Given data:
◇ ◇ ◇
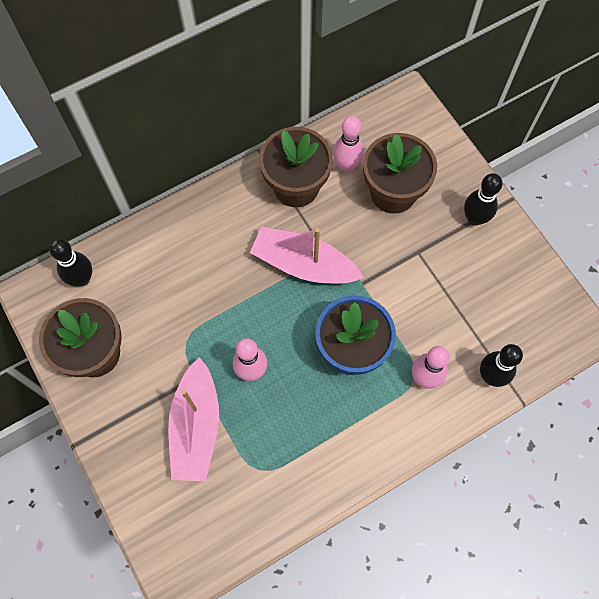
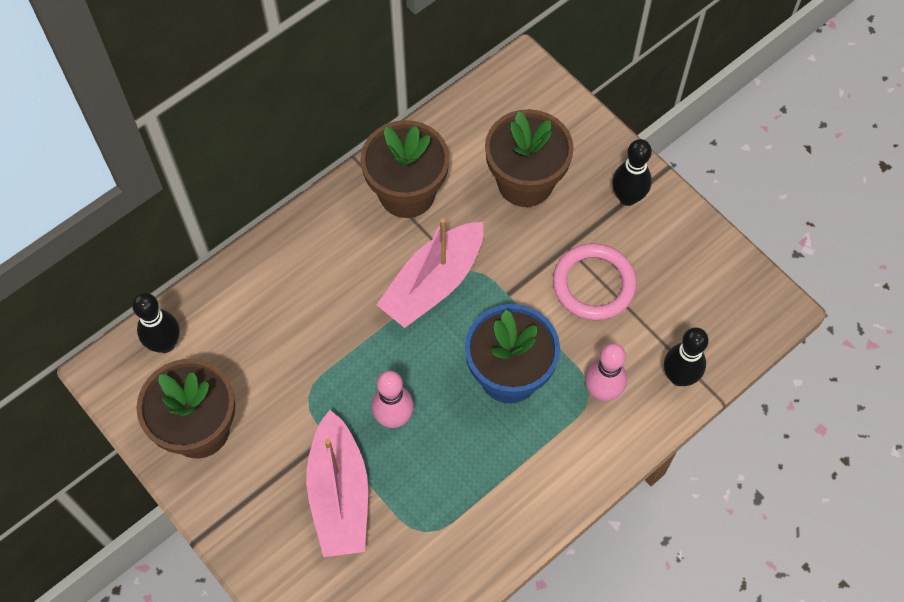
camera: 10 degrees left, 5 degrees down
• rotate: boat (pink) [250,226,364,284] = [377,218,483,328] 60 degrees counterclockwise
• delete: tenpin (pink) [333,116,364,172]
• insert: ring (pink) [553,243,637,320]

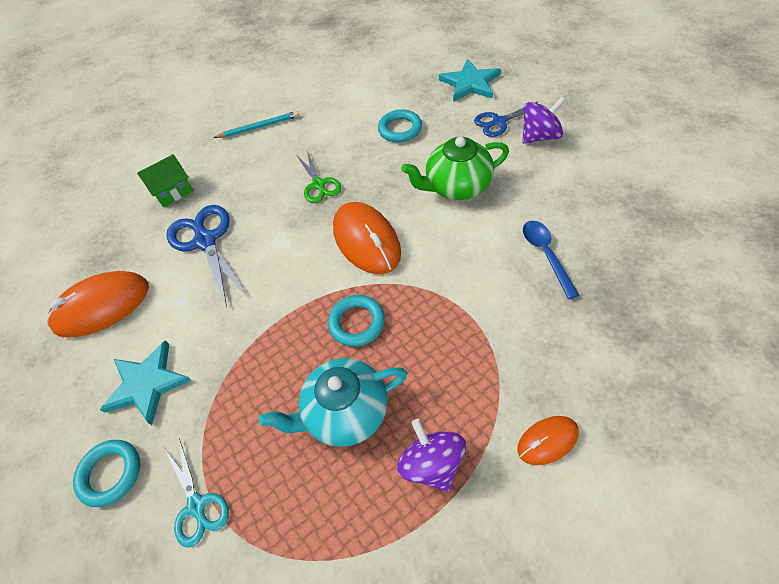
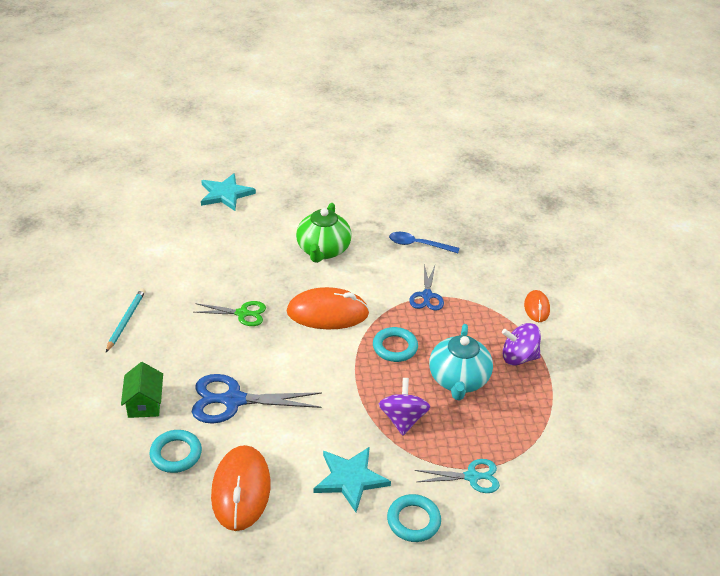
camera: 70 degrees left, 15 degrees down
• move: ring (aqua) [378,109,422,143] to [149,430,202,473]
• move: pair of scissors (cobalt) [474,101,546,137] to [409,264,444,311]
• move: toy top (purple) [522,97,566,144] to [379,378,430,435]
◇ ◇ ◇
Exercise:
Locate and copy each line in the data above that includes the word "ring".

Exercise solution:
• insert: ring (pink) [553,243,637,320]
• move: ring (aqua) [378,109,422,143] to [149,430,202,473]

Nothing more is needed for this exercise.